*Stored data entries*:
[Start of section]
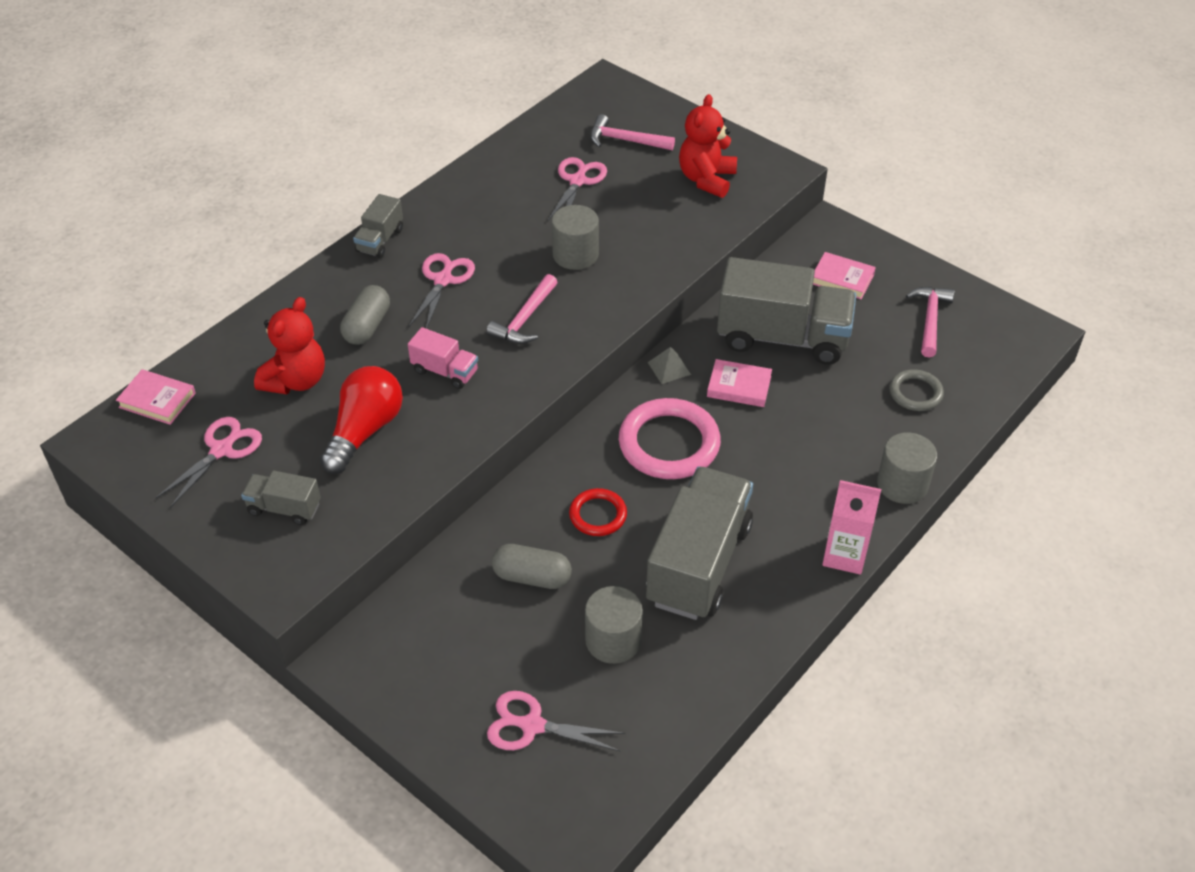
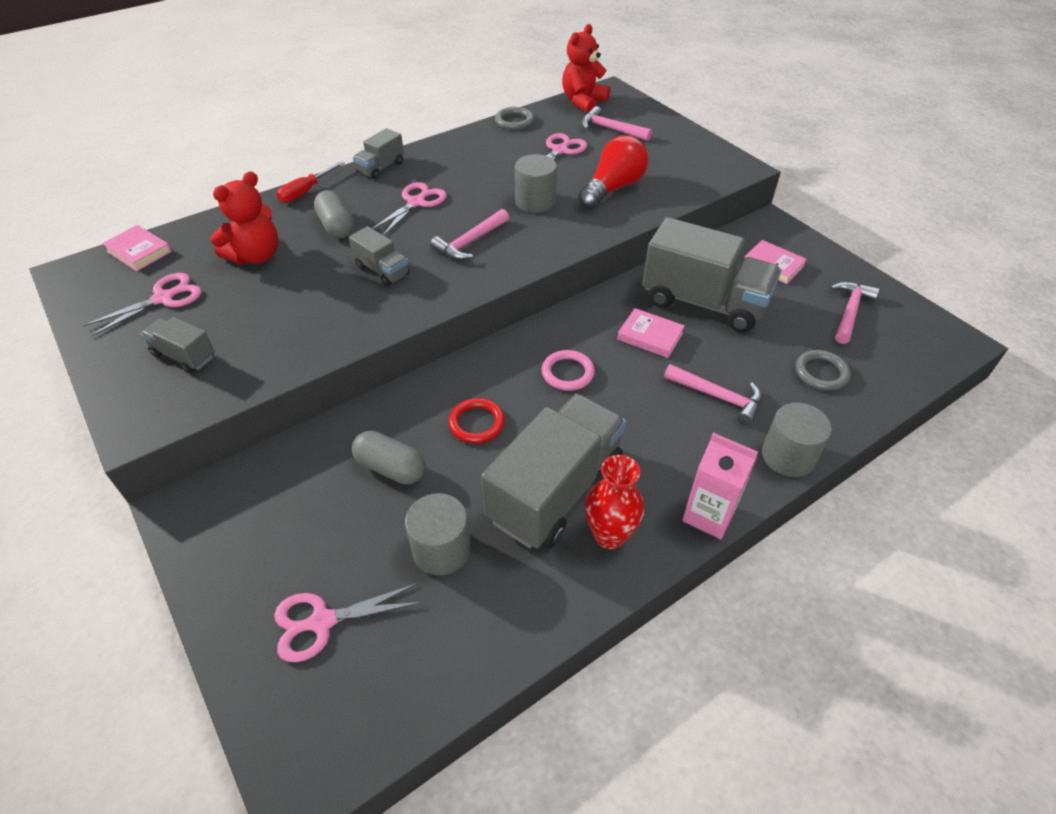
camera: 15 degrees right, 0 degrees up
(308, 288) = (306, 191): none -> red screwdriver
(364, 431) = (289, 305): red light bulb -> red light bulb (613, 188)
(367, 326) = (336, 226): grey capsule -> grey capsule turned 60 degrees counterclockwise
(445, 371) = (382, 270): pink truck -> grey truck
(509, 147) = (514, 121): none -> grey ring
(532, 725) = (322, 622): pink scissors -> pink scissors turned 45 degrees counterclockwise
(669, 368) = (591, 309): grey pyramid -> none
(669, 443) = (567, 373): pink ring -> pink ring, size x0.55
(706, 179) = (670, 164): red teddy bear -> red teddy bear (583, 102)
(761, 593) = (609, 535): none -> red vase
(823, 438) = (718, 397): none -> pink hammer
[End of section]
*Exercise details*:
Omitting the pictures, copy each record above exactly as it stands.

*Output for this task*:
camera: 15 degrees right, 0 degrees up
(308, 288) = (306, 191): none -> red screwdriver
(364, 431) = (289, 305): red light bulb -> red light bulb (613, 188)
(367, 326) = (336, 226): grey capsule -> grey capsule turned 60 degrees counterclockwise
(445, 371) = (382, 270): pink truck -> grey truck
(509, 147) = (514, 121): none -> grey ring
(532, 725) = (322, 622): pink scissors -> pink scissors turned 45 degrees counterclockwise
(669, 368) = (591, 309): grey pyramid -> none
(669, 443) = (567, 373): pink ring -> pink ring, size x0.55
(706, 179) = (670, 164): red teddy bear -> red teddy bear (583, 102)
(761, 593) = (609, 535): none -> red vase
(823, 438) = (718, 397): none -> pink hammer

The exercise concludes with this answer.